*RECORD EXTRACTS:*
▽
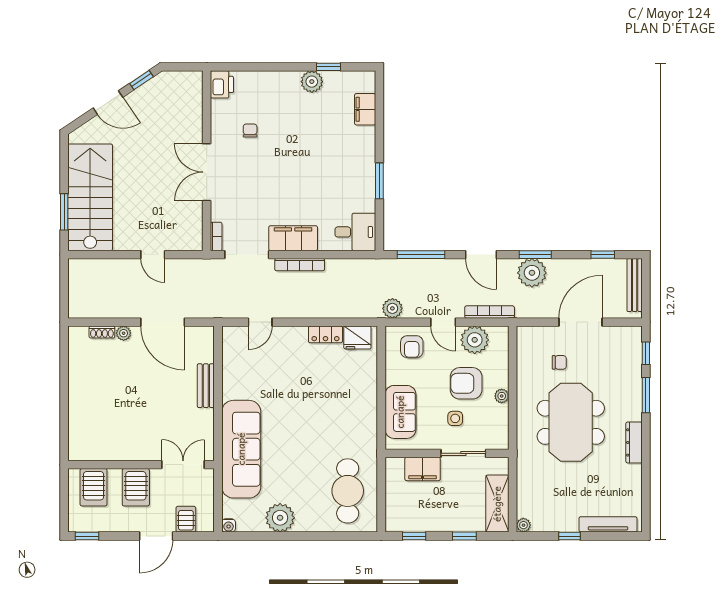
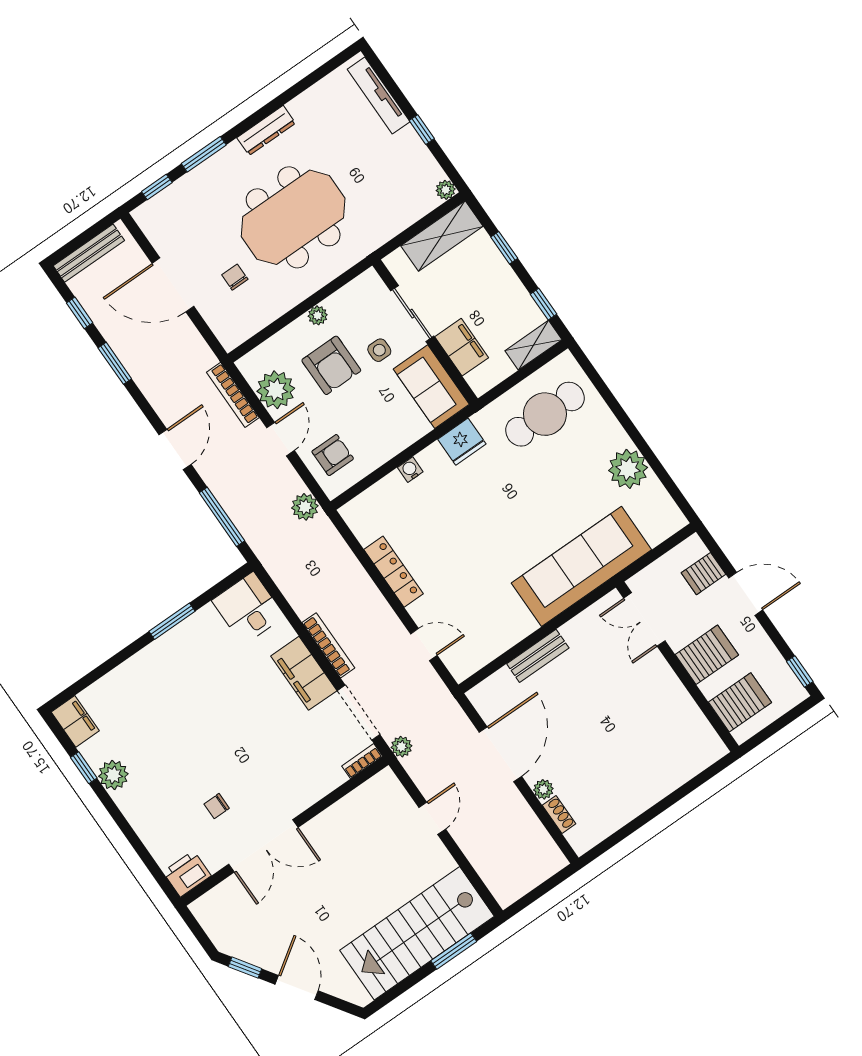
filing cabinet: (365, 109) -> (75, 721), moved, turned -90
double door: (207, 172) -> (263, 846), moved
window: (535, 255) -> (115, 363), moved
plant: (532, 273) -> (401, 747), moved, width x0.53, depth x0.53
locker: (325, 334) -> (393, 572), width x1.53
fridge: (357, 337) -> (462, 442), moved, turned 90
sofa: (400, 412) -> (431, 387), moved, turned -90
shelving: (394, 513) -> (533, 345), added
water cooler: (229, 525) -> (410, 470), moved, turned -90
△
*EXERCISE OBJECTIVE:* Give back the listing exactly, with the pictures removed.

*SOLUTION BELOW:*
filing cabinet: (365, 109) -> (75, 721), moved, turned -90
double door: (207, 172) -> (263, 846), moved
window: (535, 255) -> (115, 363), moved
plant: (532, 273) -> (401, 747), moved, width x0.53, depth x0.53
locker: (325, 334) -> (393, 572), width x1.53
fridge: (357, 337) -> (462, 442), moved, turned 90
sofa: (400, 412) -> (431, 387), moved, turned -90
shelving: (394, 513) -> (533, 345), added
water cooler: (229, 525) -> (410, 470), moved, turned -90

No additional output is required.